* [Problem description]: Examine the records and identify each line that includes the string "house". Copy those lines.

* [Provided records]:
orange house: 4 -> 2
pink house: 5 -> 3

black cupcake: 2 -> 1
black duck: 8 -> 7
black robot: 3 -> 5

...

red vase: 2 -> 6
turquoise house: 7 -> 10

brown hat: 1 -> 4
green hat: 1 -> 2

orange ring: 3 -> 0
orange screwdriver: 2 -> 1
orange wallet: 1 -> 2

* [Task response]:
orange house: 4 -> 2
pink house: 5 -> 3
turquoise house: 7 -> 10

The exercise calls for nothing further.